### What you should do
Every line below that has the string "shoe" needs to be copied.

### Input records
- Opening Delimiter -

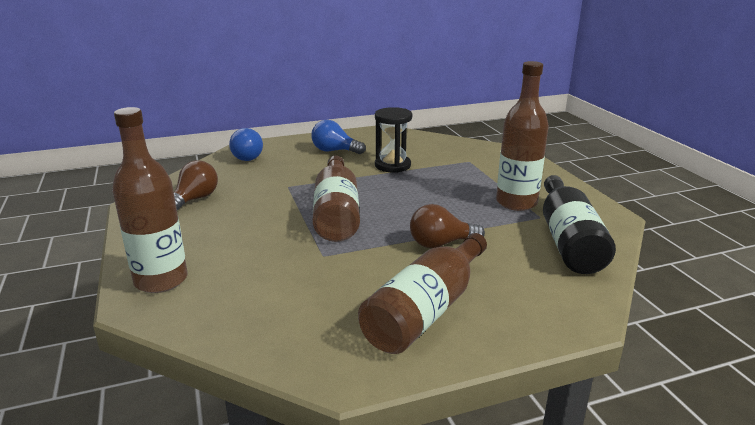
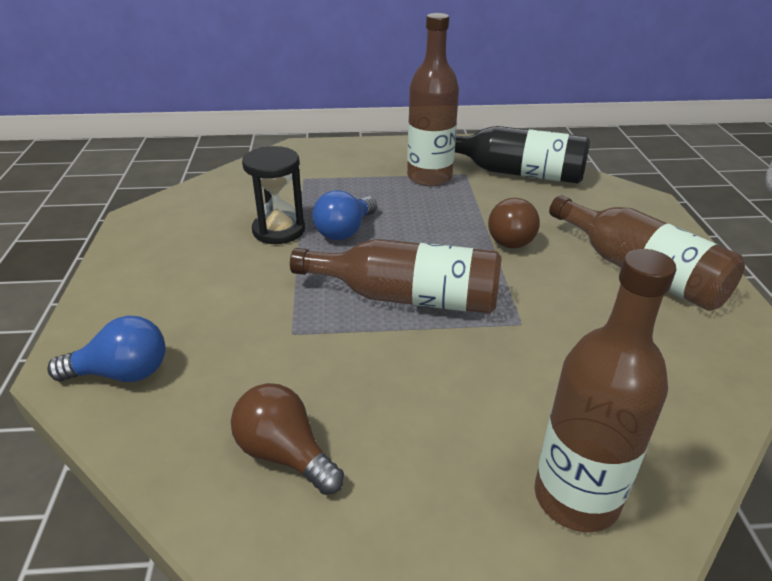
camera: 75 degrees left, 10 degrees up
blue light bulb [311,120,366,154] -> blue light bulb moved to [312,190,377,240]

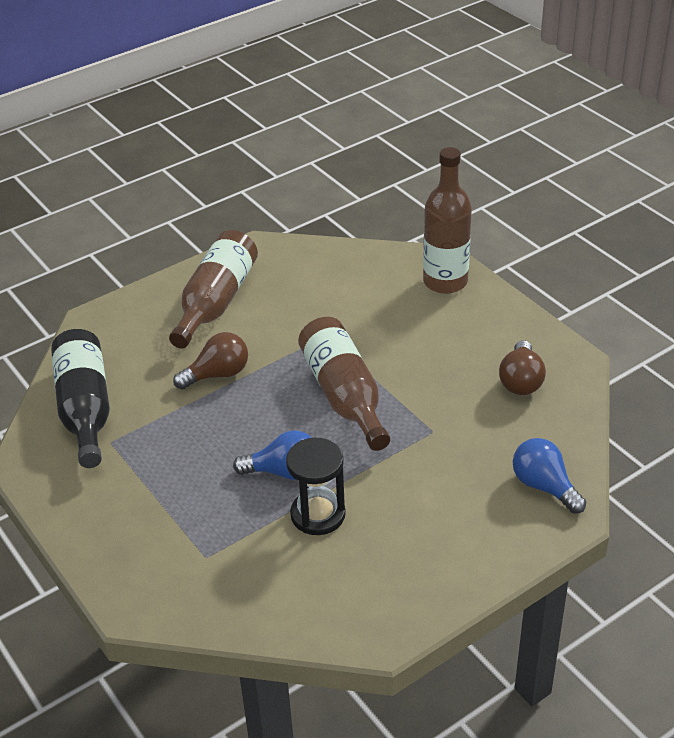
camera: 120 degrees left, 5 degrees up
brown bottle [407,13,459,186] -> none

- Closing Delimiter -
- Opening Delimiter -

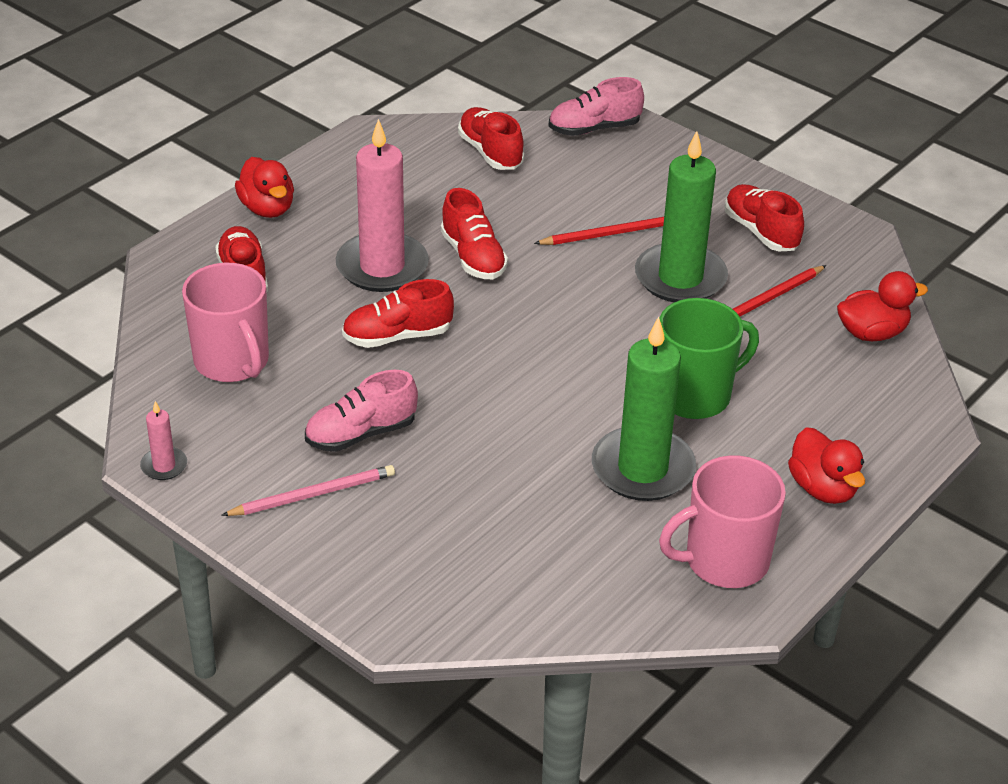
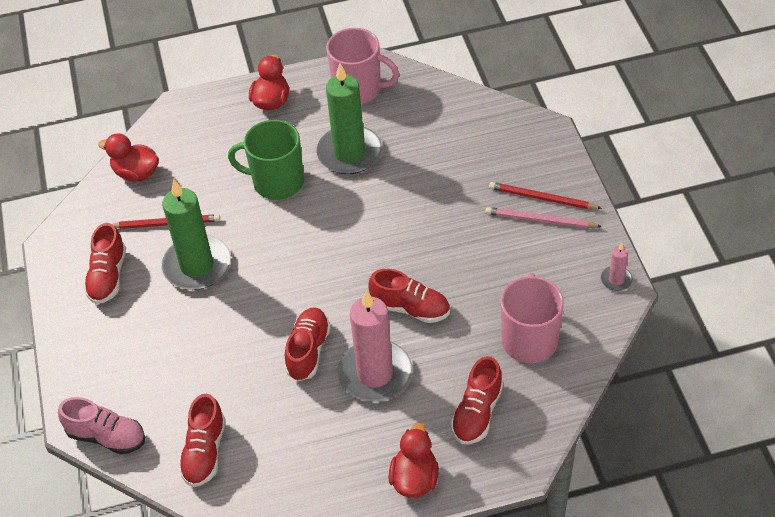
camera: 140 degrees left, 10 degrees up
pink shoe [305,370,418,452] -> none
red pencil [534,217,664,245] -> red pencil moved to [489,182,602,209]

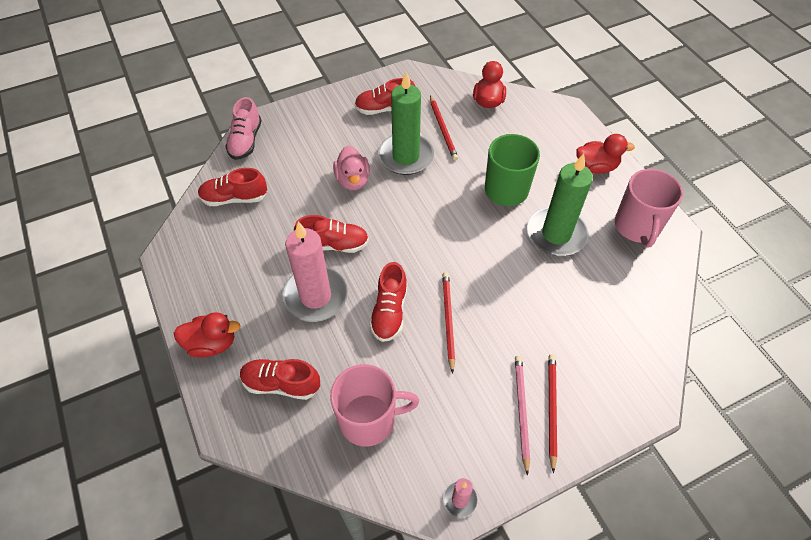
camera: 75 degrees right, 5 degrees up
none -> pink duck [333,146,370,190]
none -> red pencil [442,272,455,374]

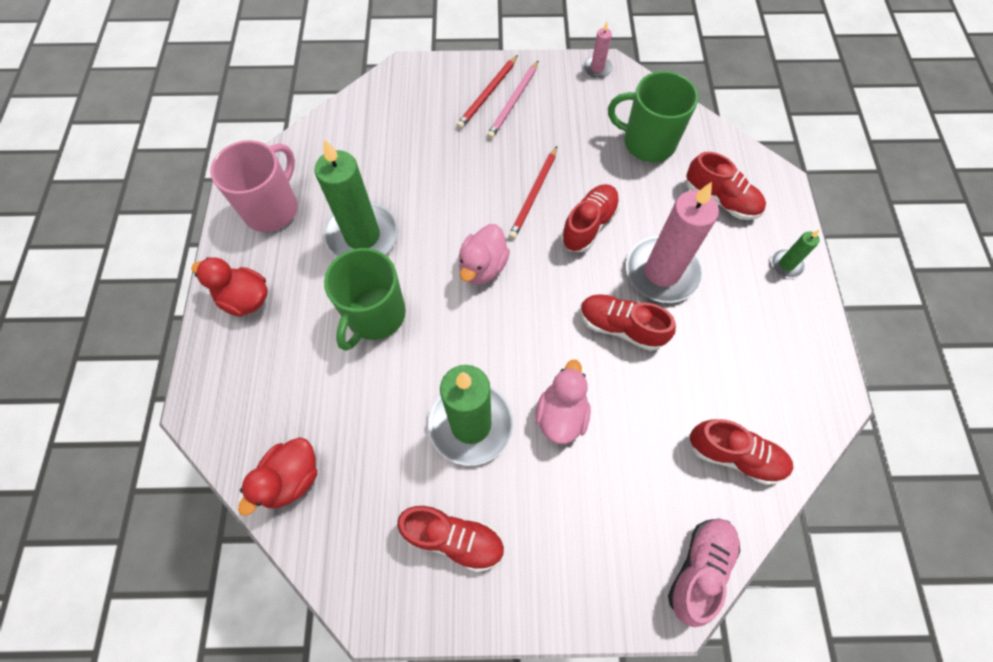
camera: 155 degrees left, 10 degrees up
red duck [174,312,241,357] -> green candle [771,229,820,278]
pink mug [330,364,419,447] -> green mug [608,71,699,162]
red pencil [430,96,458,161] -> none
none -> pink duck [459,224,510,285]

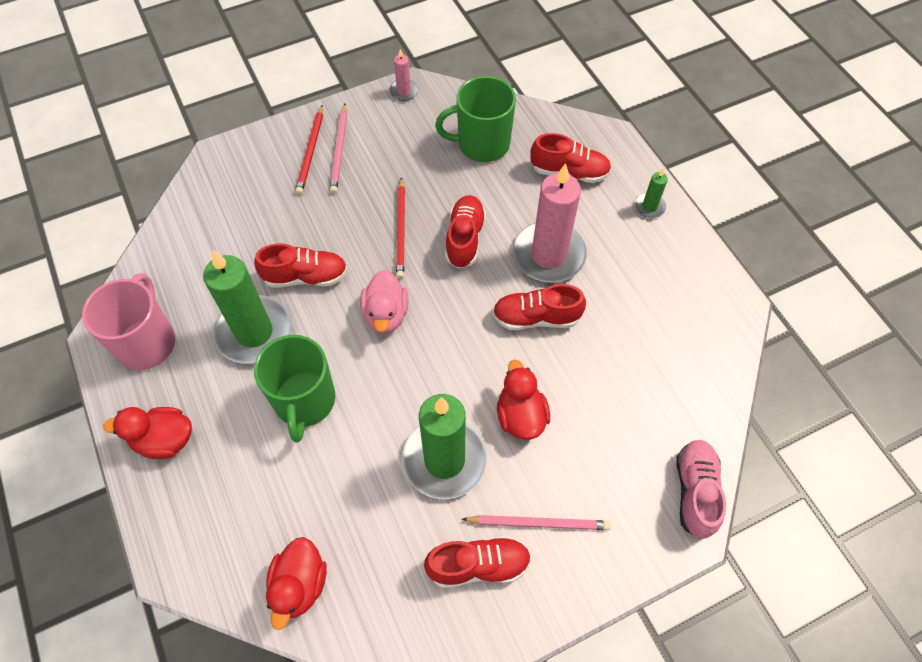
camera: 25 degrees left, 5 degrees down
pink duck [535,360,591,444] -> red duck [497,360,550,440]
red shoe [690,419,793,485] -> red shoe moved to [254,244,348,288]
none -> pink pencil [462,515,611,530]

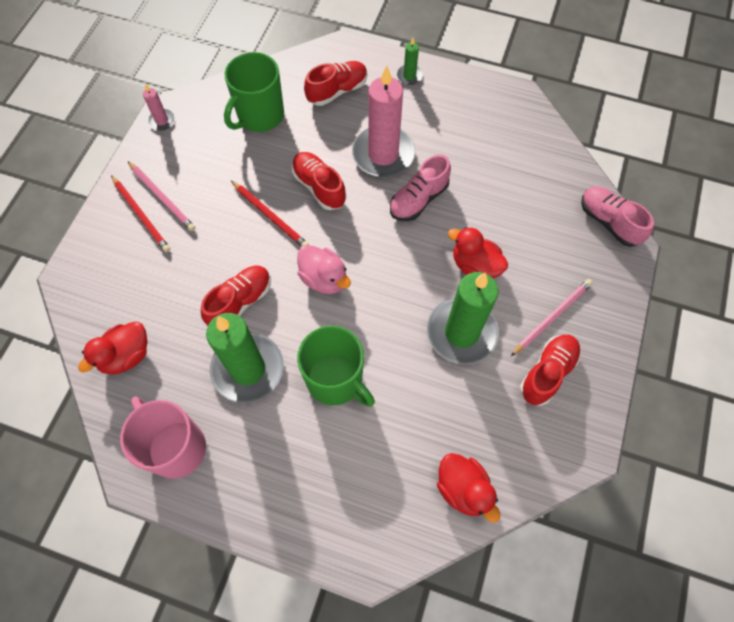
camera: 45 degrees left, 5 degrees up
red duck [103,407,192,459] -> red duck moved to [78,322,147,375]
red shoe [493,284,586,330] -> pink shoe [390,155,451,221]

- Closing Delimiter -
- Opening Delimiter -

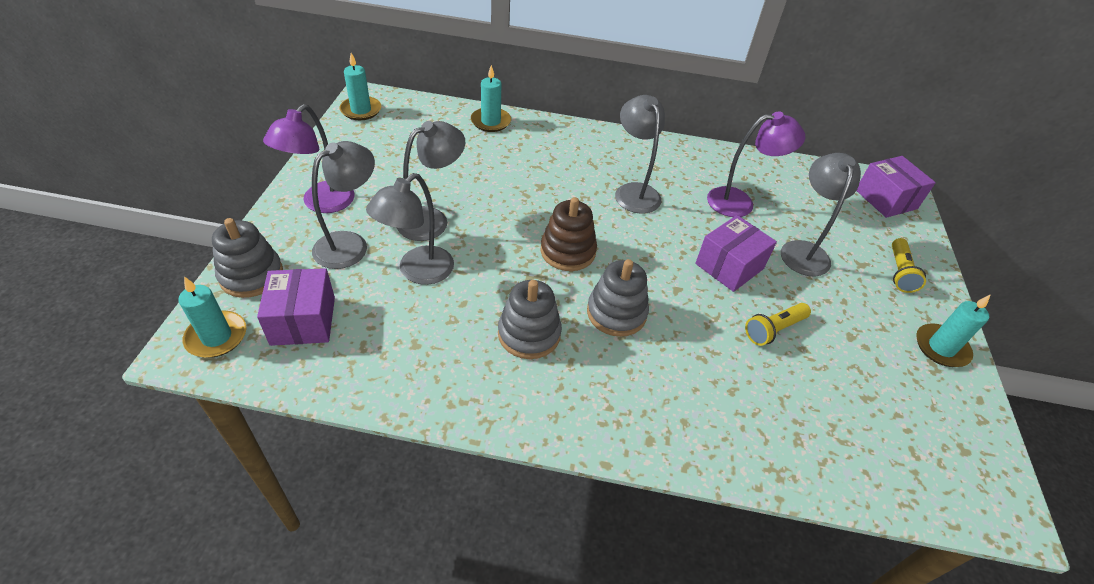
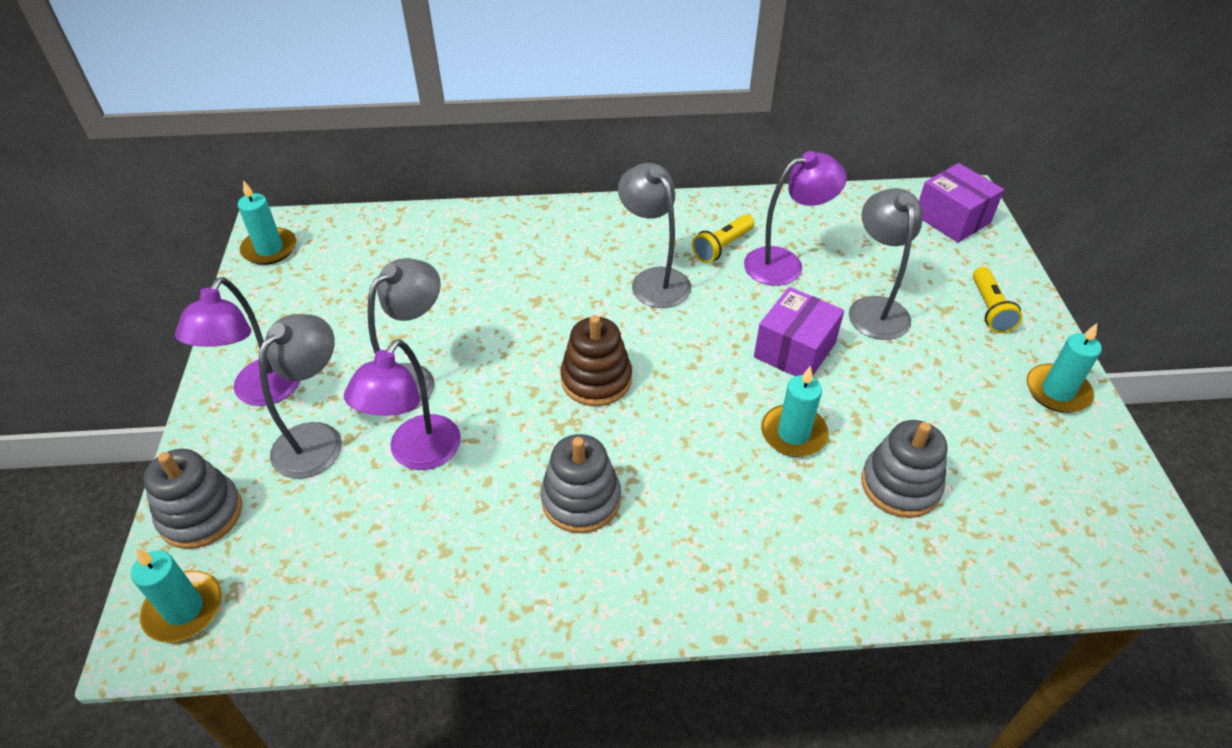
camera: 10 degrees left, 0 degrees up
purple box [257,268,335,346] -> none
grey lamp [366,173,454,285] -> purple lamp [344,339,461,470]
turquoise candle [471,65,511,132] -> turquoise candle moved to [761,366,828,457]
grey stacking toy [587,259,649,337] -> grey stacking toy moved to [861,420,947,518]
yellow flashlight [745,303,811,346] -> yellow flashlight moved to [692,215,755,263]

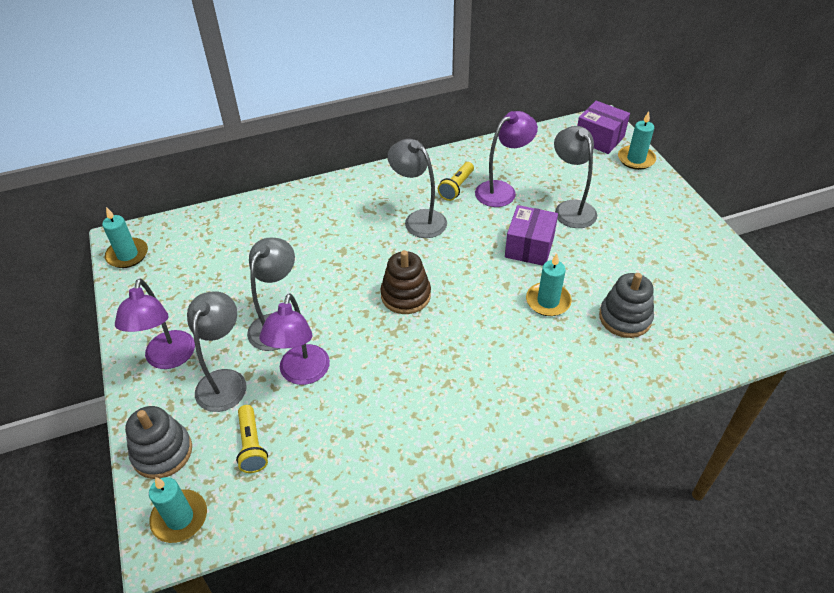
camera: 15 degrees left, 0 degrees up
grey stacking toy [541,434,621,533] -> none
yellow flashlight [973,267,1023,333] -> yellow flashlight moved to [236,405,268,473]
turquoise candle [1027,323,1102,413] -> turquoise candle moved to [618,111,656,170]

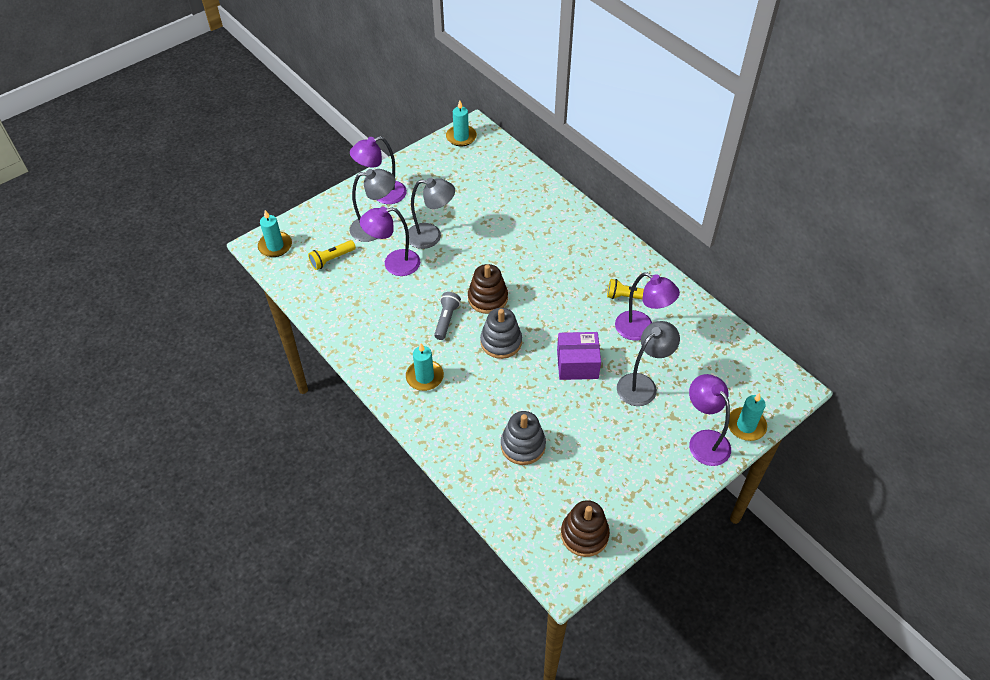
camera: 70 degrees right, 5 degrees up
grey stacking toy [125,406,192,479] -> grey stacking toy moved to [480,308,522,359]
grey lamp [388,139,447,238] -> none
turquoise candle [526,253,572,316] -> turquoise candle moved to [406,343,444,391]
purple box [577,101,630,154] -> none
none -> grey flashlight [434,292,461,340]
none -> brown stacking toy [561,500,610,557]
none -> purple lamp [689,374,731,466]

- Closing Delimiter -

### Exercise result
pink shoe [305,370,418,452] -> none
red shoe [690,419,793,485] -> red shoe moved to [254,244,348,288]
red shoe [493,284,586,330] -> pink shoe [390,155,451,221]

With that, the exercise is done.